### [Listed entries]
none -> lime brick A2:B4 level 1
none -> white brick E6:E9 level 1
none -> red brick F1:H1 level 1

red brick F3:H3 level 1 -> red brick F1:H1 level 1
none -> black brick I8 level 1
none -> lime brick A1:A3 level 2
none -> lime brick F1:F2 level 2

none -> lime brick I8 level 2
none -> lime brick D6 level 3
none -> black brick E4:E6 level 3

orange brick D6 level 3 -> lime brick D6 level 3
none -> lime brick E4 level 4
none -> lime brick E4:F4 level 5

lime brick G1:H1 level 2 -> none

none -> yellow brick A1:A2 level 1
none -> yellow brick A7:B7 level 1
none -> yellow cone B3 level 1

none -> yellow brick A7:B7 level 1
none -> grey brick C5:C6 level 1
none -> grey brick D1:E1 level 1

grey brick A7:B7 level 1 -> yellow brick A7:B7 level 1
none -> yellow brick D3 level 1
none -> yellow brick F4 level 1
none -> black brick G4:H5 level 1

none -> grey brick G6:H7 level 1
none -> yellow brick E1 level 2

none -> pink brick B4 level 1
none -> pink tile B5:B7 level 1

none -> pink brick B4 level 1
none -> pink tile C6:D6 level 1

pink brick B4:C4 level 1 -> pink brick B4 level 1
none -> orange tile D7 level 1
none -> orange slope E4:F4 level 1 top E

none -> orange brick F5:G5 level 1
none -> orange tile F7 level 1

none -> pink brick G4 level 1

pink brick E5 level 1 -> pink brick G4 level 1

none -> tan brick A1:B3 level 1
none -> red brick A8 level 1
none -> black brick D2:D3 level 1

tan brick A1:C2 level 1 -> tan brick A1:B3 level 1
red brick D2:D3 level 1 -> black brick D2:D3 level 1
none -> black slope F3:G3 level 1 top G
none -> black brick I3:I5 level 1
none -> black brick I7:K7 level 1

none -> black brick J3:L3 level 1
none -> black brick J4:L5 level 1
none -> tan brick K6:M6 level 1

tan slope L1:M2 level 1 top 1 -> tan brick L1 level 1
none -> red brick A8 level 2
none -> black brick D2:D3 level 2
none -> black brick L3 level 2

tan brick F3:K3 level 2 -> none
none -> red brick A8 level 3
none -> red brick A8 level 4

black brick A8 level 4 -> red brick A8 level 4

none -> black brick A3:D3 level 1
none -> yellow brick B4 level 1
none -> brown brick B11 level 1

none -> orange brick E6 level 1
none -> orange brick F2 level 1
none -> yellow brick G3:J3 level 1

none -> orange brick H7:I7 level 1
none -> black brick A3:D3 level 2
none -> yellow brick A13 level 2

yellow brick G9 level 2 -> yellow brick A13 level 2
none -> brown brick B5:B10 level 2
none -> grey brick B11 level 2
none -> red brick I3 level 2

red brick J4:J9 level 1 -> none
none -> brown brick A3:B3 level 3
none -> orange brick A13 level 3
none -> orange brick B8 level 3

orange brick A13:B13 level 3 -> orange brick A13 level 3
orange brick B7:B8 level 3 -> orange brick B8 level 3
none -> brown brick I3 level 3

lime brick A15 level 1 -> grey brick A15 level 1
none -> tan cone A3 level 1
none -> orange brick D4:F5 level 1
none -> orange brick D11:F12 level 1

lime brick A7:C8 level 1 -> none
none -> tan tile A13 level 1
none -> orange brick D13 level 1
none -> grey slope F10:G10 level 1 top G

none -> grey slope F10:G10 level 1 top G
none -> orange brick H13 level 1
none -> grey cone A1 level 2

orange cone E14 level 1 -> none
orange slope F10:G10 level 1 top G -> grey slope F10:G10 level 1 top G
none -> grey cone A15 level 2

### [To do]
Starting at the line with "orange brick A13:B13" and ending at the line with "none -> orange brick D11:F12 level 1", print each line of the listing above exactly, with no other lines.

### [Solution below]
orange brick A13:B13 level 3 -> orange brick A13 level 3
orange brick B7:B8 level 3 -> orange brick B8 level 3
none -> brown brick I3 level 3

lime brick A15 level 1 -> grey brick A15 level 1
none -> tan cone A3 level 1
none -> orange brick D4:F5 level 1
none -> orange brick D11:F12 level 1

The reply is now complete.